- Required action
All the lines below should appear again unchanged, though their pictures should not.

- Data to examine
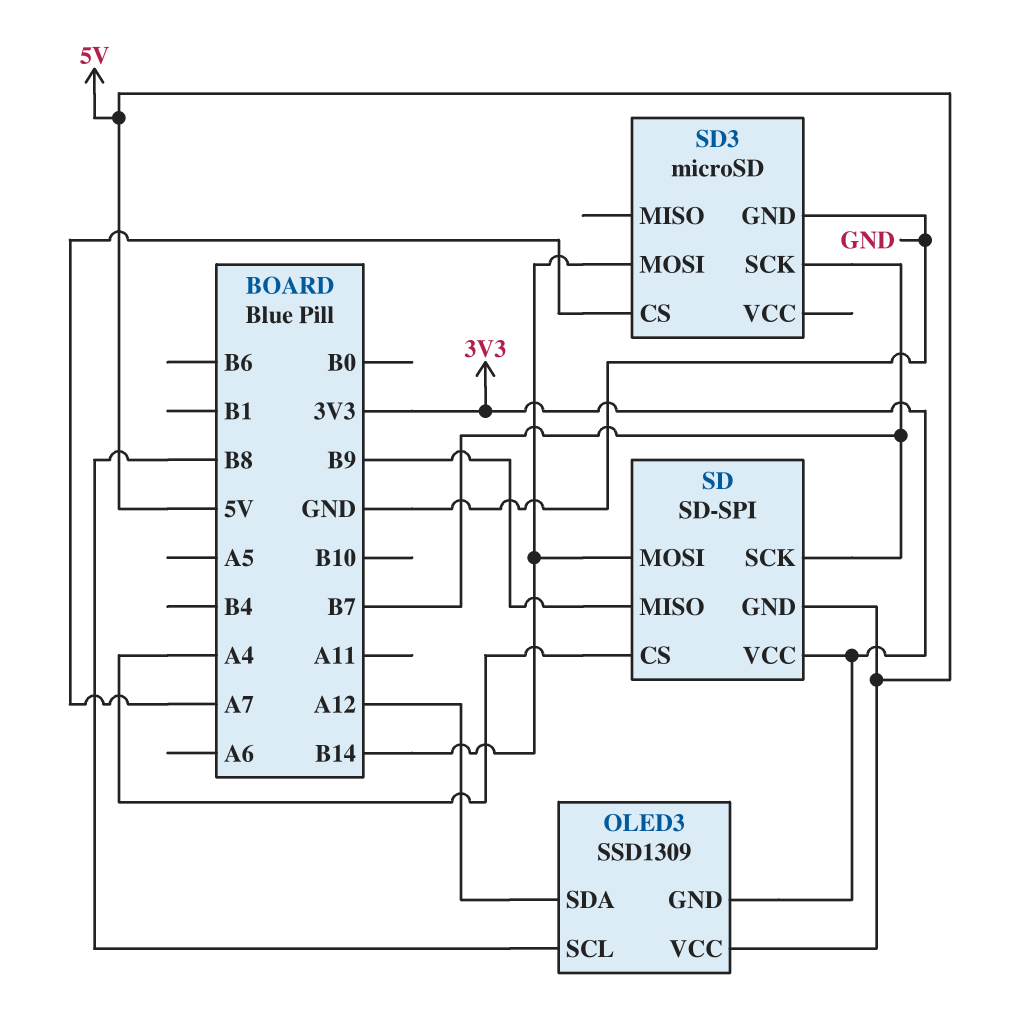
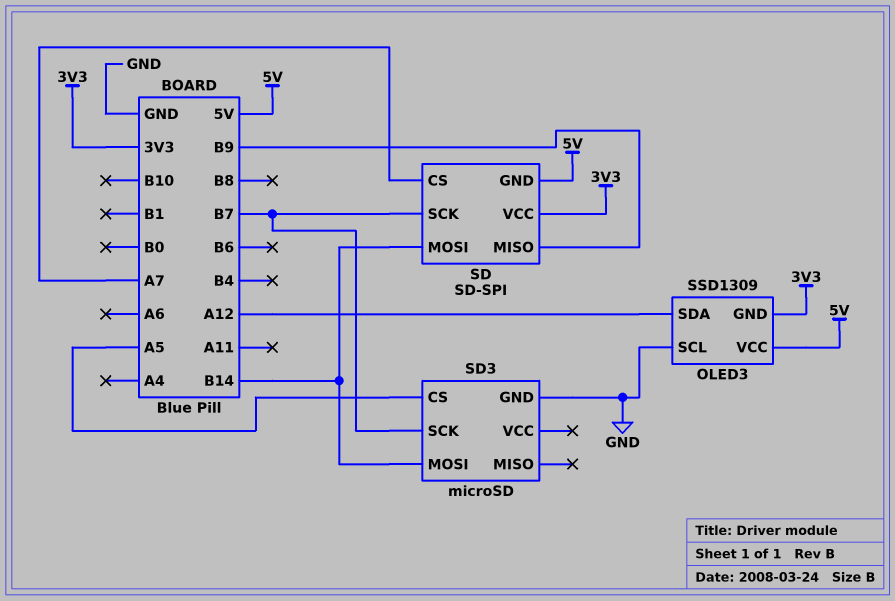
OLED3 pin SCL: B8 -> GND
SD pin CS: A4 -> A7
SD3 pin CS: A7 -> A5

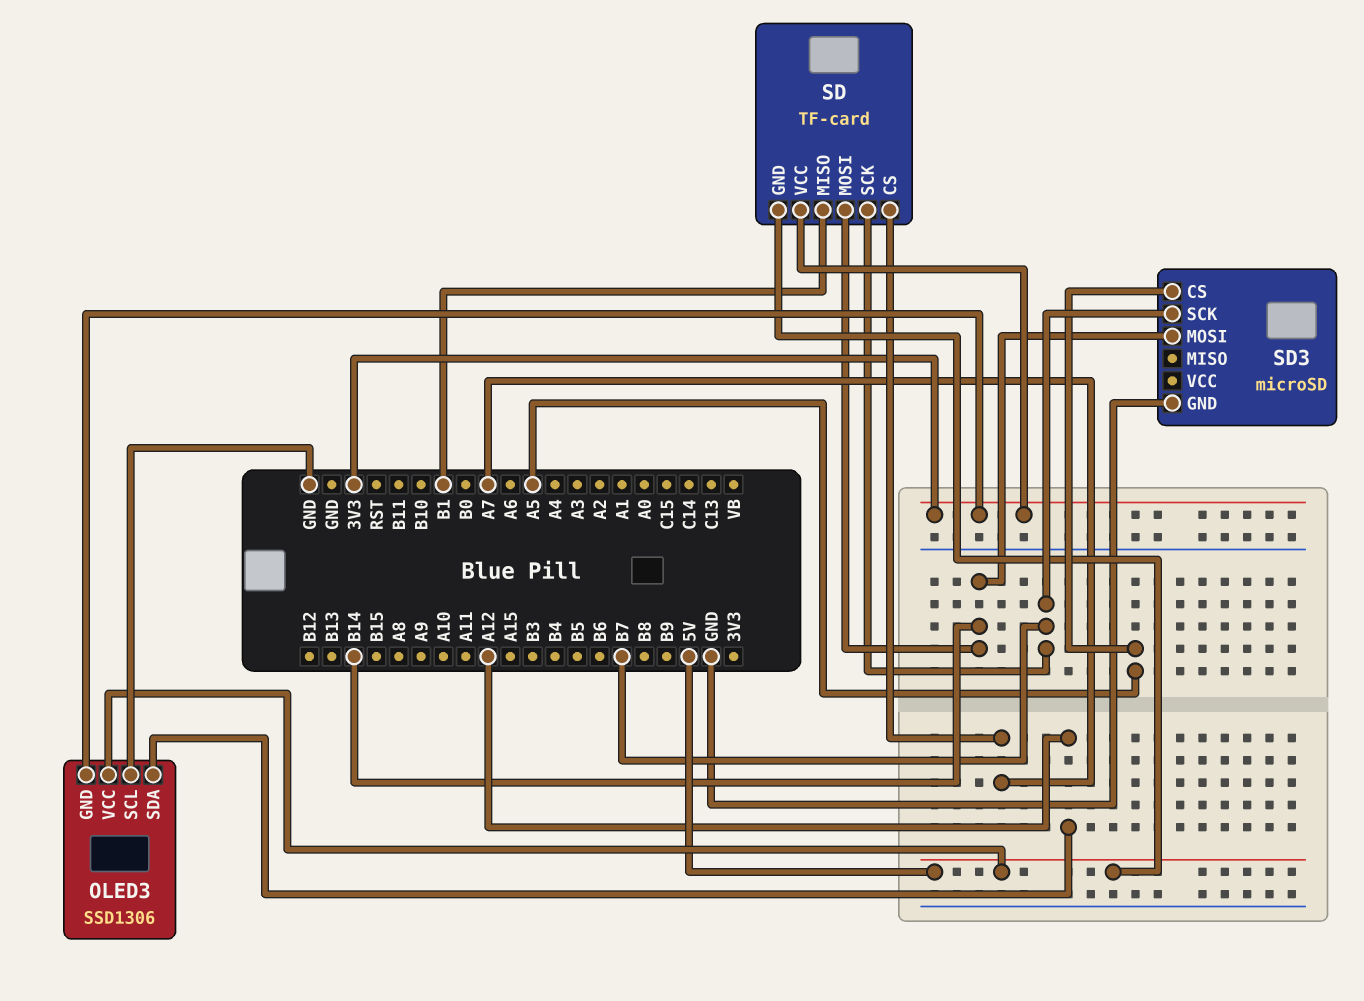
OLED3: SSD1309 -> SSD1306
SD: SD-SPI -> TF-card
SD pin MISO: B9 -> B1

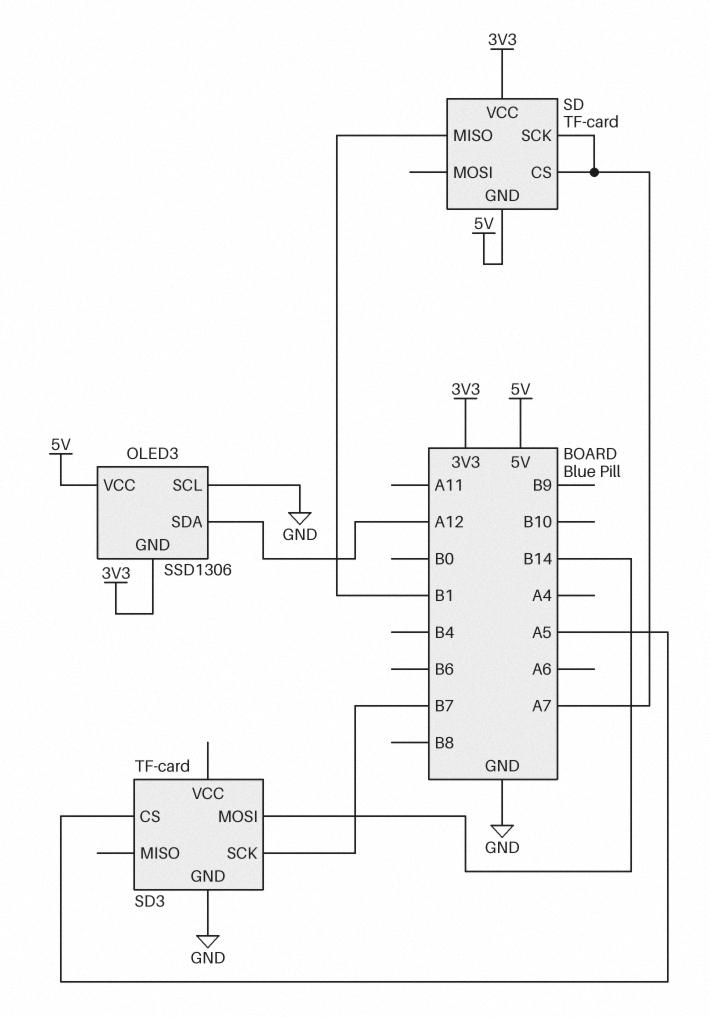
SD pin MOSI: B14 -> none
SD pin SCK: B7 -> A7
SD3: microSD -> TF-card

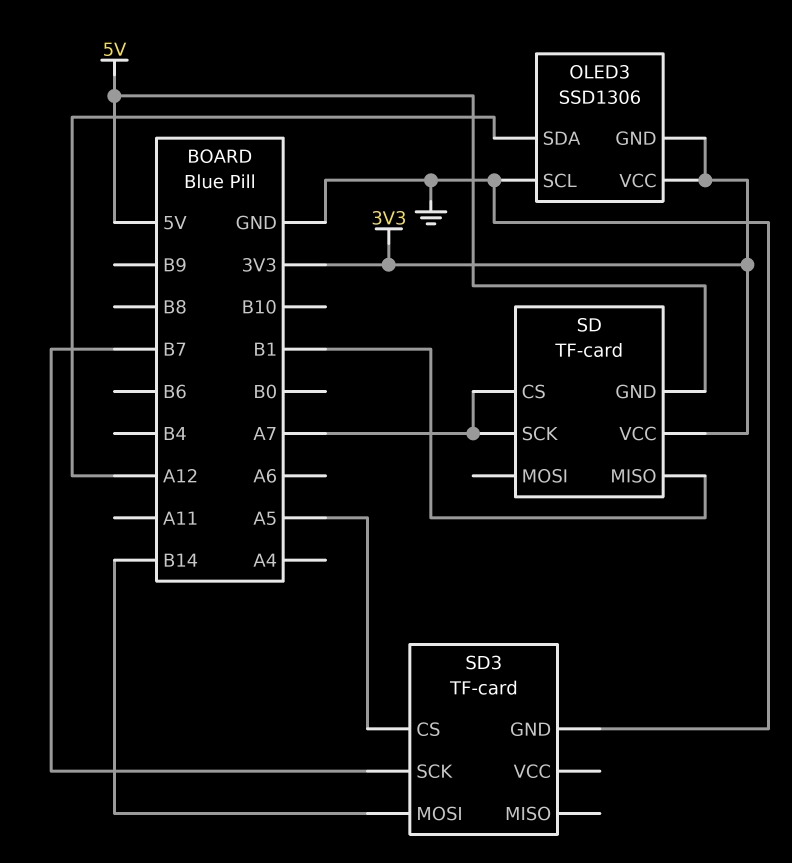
OLED3 pin VCC: 5V -> 3V3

- Exercise output
OLED3 pin SCL: B8 -> GND
SD pin CS: A4 -> A7
SD3 pin CS: A7 -> A5

OLED3: SSD1309 -> SSD1306
SD: SD-SPI -> TF-card
SD pin MISO: B9 -> B1

SD pin MOSI: B14 -> none
SD pin SCK: B7 -> A7
SD3: microSD -> TF-card

OLED3 pin VCC: 5V -> 3V3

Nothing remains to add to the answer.